• [SUPPLIED DATA]:
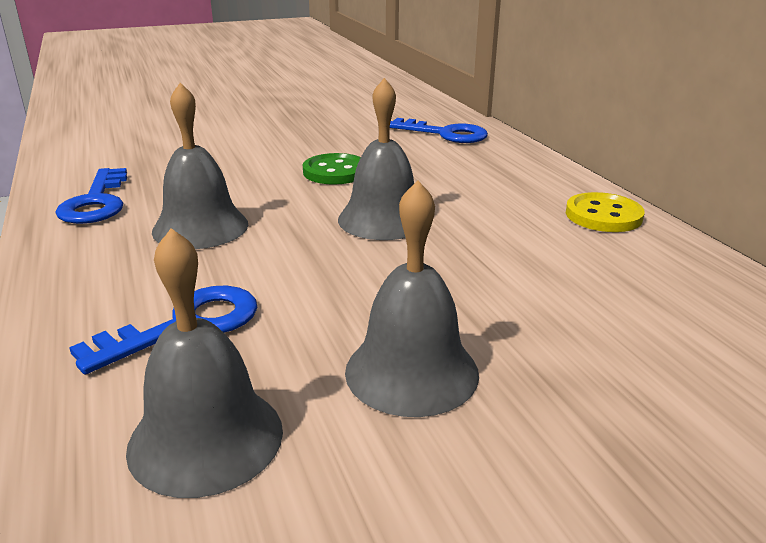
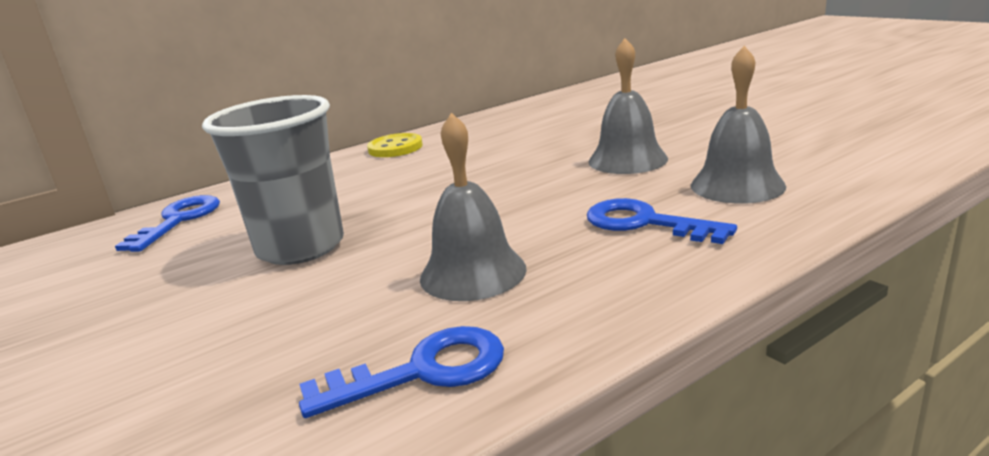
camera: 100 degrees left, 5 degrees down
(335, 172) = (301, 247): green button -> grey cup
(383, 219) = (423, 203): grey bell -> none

• [WHAT IS BEING ASKED]:
Only the pictures stay out; everything else in the listing above must be repeated exactly.

• [PROBLEM SOLUTION]:
camera: 100 degrees left, 5 degrees down
(335, 172) = (301, 247): green button -> grey cup
(383, 219) = (423, 203): grey bell -> none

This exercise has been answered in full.